=== Section Start ===

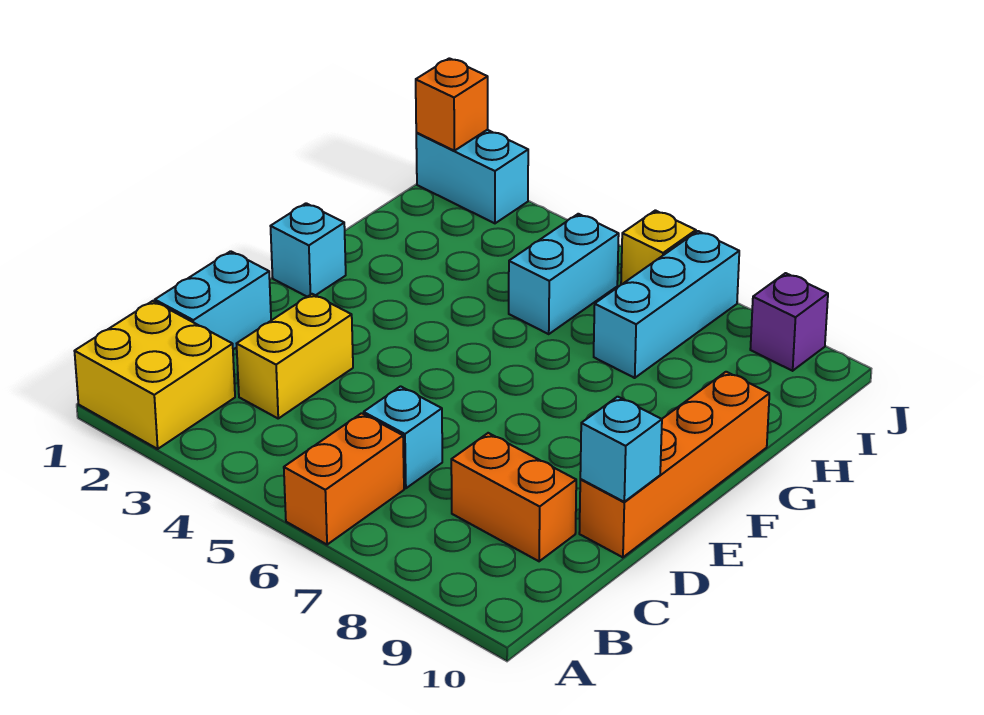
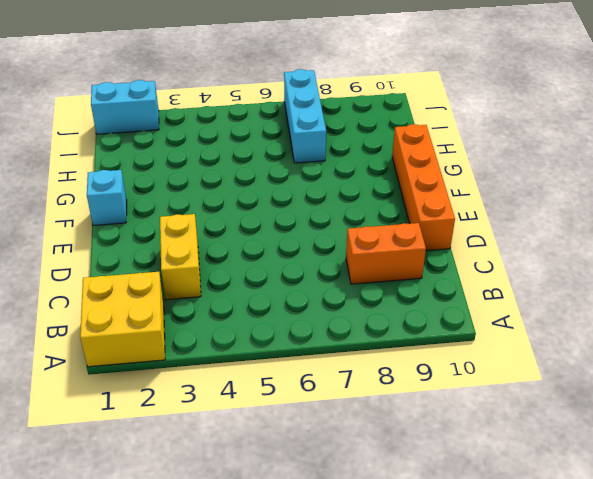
none -> orange brick A6:B6 level 1
none -> cyan brick C1:D1 level 1
none -> cyan brick C6 level 1

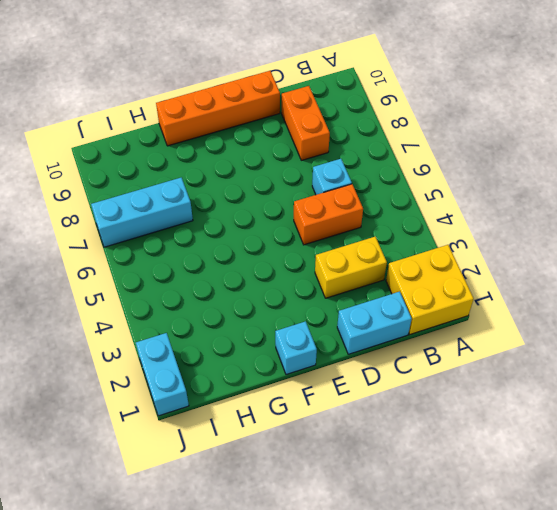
orange brick C5:D5 level 1 -> orange brick A6:B6 level 1
none -> cyan brick H5:I5 level 1
none -> yellow brick J6 level 1
none -> purple brick J9 level 1

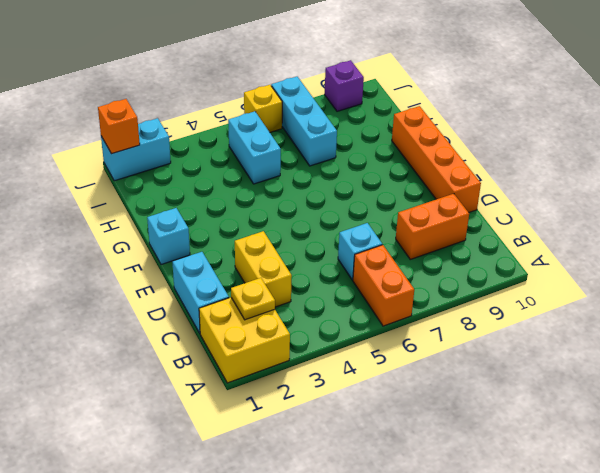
yellow plate B2 level 2 -> none
none -> cyan brick D10 level 2

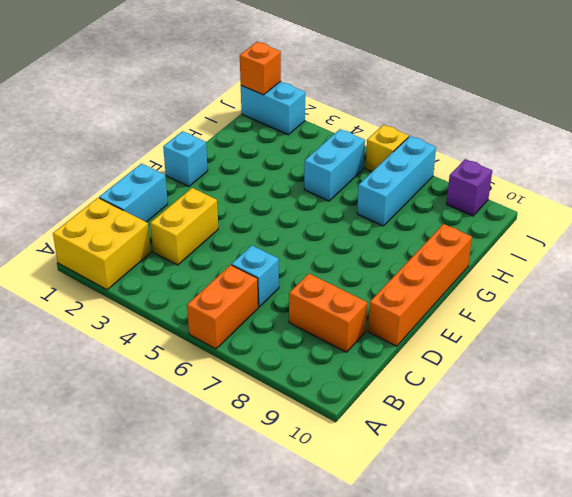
none -> cyan brick D10 level 2

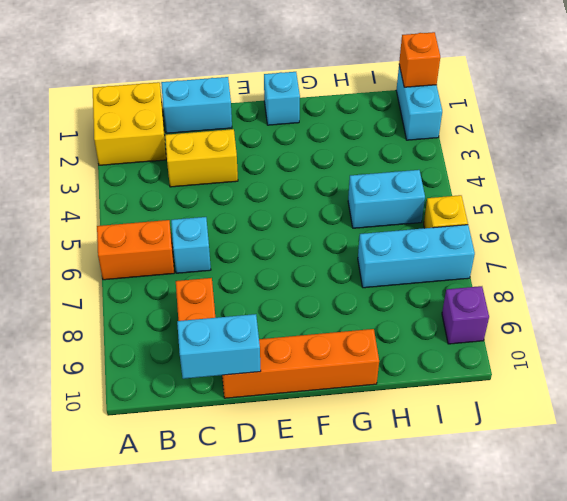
cyan brick C10:D10 level 2 -> cyan brick D10 level 2

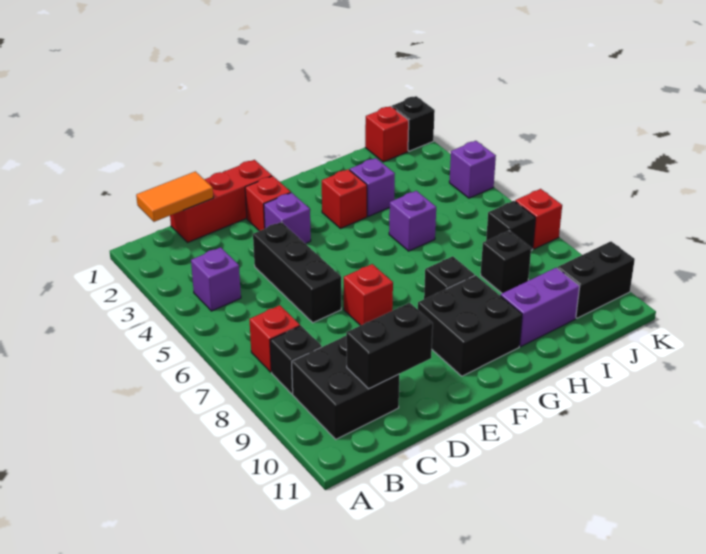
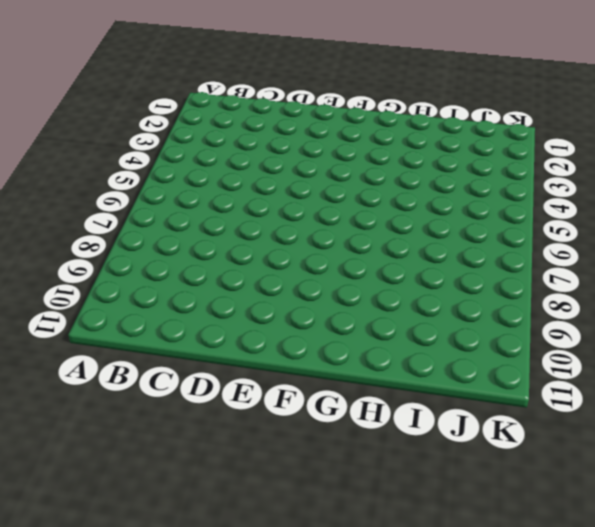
none -> purple brick B4 level 1
none -> red brick B7 level 1
none -> black brick B8 level 1

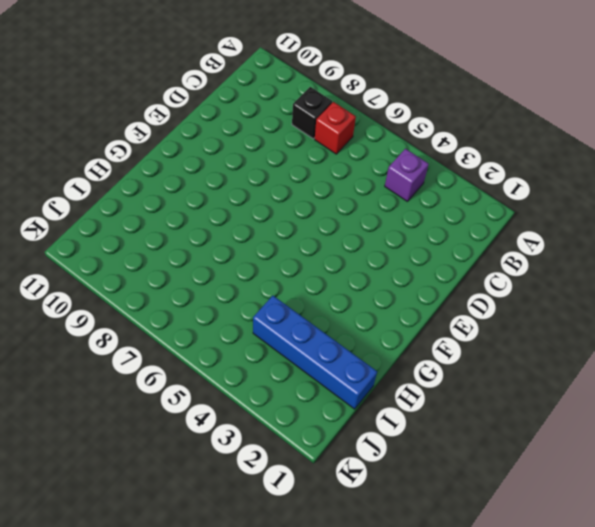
blue brick I1:I4 level 1 -> none
none -> black brick B9:C10 level 1
none -> red brick C1:E1 level 1
none -> black brick D4:D6 level 1

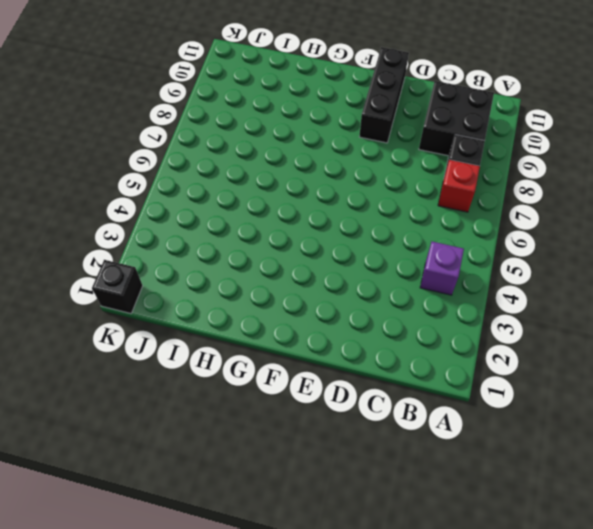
black brick E9:E11 level 1 -> black brick D4:D6 level 1
none -> red brick C1:E1 level 1
none -> red brick E2 level 1
none -> purple brick E3 level 1

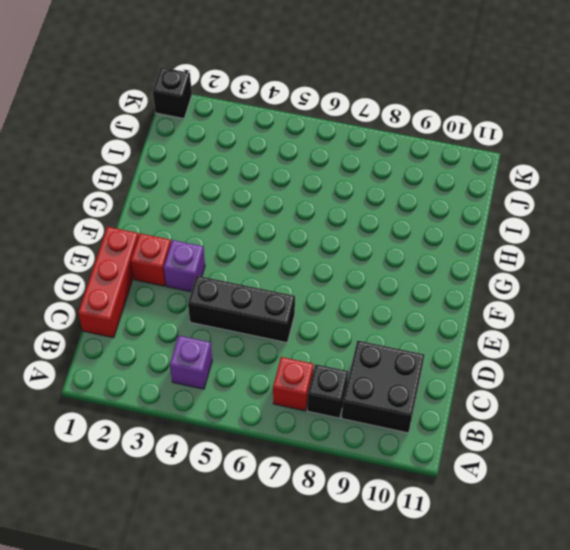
none -> red brick E7 level 1
none -> black brick F9:G10 level 1
none -> red brick G3 level 1

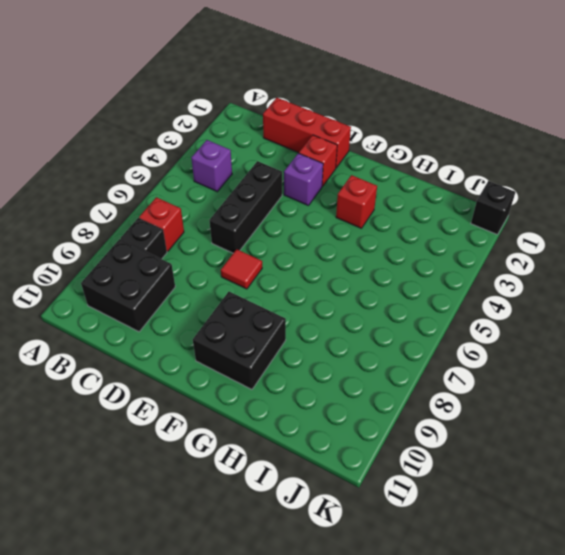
red tile E7 level 1 -> red brick E7 level 1
none -> black brick G8 level 1
none -> purple brick H3 level 1
none -> purple brick H5 level 1

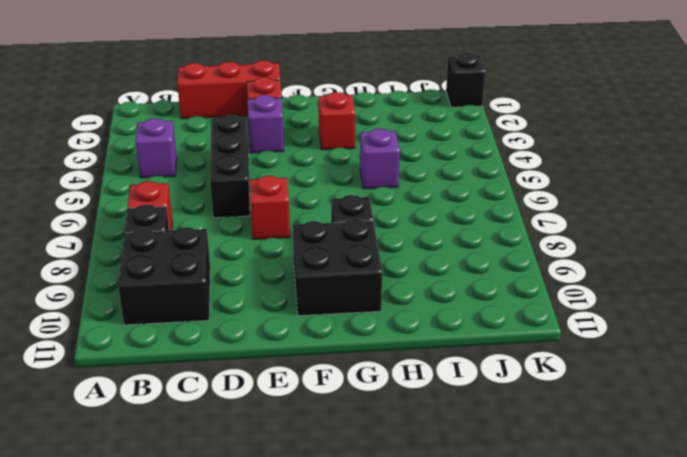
none -> purple brick H3 level 1
none -> purple brick H10:I10 level 1
none -> black brick I8 level 1

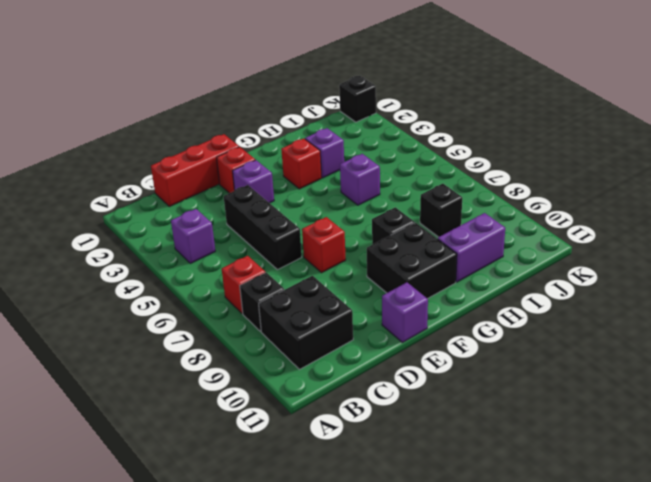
purple brick E11 level 1 -> purple brick K4 level 1
none -> red brick J1 level 1
none -> black brick J7 level 1
none -> black brick J10:K10 level 1

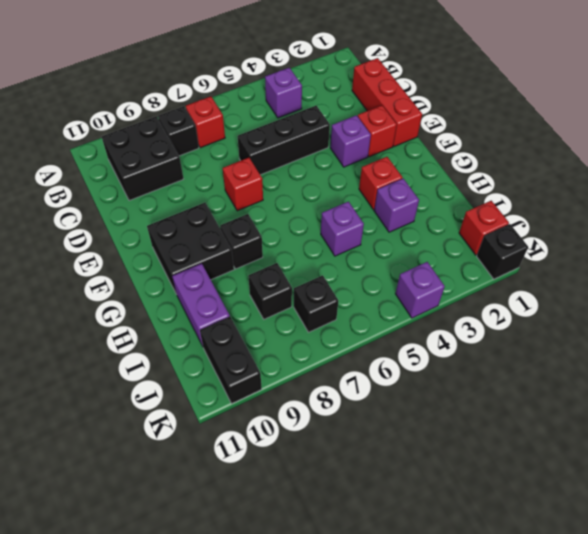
none -> red brick K7 level 1
none -> orange tile B1:C1 level 2
none -> black brick C10:D10 level 2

=== Section End ===

• _WORK REQUEST_
Drop every image, please, and write out the data above exactly as shown.

• _FINAL ANSWER_
none -> orange brick A6:B6 level 1
none -> cyan brick C1:D1 level 1
none -> cyan brick C6 level 1

orange brick C5:D5 level 1 -> orange brick A6:B6 level 1
none -> cyan brick H5:I5 level 1
none -> yellow brick J6 level 1
none -> purple brick J9 level 1

yellow plate B2 level 2 -> none
none -> cyan brick D10 level 2

none -> cyan brick D10 level 2

cyan brick C10:D10 level 2 -> cyan brick D10 level 2

none -> purple brick B4 level 1
none -> red brick B7 level 1
none -> black brick B8 level 1

blue brick I1:I4 level 1 -> none
none -> black brick B9:C10 level 1
none -> red brick C1:E1 level 1
none -> black brick D4:D6 level 1

black brick E9:E11 level 1 -> black brick D4:D6 level 1
none -> red brick C1:E1 level 1
none -> red brick E2 level 1
none -> purple brick E3 level 1

none -> red brick E7 level 1
none -> black brick F9:G10 level 1
none -> red brick G3 level 1

red tile E7 level 1 -> red brick E7 level 1
none -> black brick G8 level 1
none -> purple brick H3 level 1
none -> purple brick H5 level 1

none -> purple brick H3 level 1
none -> purple brick H10:I10 level 1
none -> black brick I8 level 1

purple brick E11 level 1 -> purple brick K4 level 1
none -> red brick J1 level 1
none -> black brick J7 level 1
none -> black brick J10:K10 level 1

none -> red brick K7 level 1
none -> orange tile B1:C1 level 2
none -> black brick C10:D10 level 2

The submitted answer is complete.